## Task brief
Look below for lines that hold the string "white" and copy each one.

Supplied information Start Marker

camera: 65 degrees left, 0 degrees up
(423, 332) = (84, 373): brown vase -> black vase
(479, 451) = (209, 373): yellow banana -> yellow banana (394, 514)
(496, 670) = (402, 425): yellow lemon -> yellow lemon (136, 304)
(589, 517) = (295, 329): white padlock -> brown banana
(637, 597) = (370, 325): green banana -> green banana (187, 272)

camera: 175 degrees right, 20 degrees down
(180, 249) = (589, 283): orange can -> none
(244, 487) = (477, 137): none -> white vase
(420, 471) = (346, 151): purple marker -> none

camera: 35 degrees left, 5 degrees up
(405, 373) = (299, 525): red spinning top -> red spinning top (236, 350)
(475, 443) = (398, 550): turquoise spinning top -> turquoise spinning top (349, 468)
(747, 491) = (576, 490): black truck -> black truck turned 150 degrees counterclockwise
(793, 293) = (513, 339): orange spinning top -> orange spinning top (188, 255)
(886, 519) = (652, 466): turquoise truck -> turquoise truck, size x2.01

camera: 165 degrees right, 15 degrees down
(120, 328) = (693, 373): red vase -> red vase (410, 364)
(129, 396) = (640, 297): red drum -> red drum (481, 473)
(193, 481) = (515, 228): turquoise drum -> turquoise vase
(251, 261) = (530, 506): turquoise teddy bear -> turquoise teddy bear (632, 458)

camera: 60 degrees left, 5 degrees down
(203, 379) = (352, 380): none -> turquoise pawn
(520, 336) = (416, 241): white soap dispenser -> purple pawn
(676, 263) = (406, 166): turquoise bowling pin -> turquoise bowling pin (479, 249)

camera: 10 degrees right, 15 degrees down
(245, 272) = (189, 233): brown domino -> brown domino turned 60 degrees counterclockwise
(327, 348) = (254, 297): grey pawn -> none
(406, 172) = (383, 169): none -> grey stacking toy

Supplied information End Marker

## Answer section
(589, 517) = (295, 329): white padlock -> brown banana
(244, 487) = (477, 137): none -> white vase
(520, 336) = (416, 241): white soap dispenser -> purple pawn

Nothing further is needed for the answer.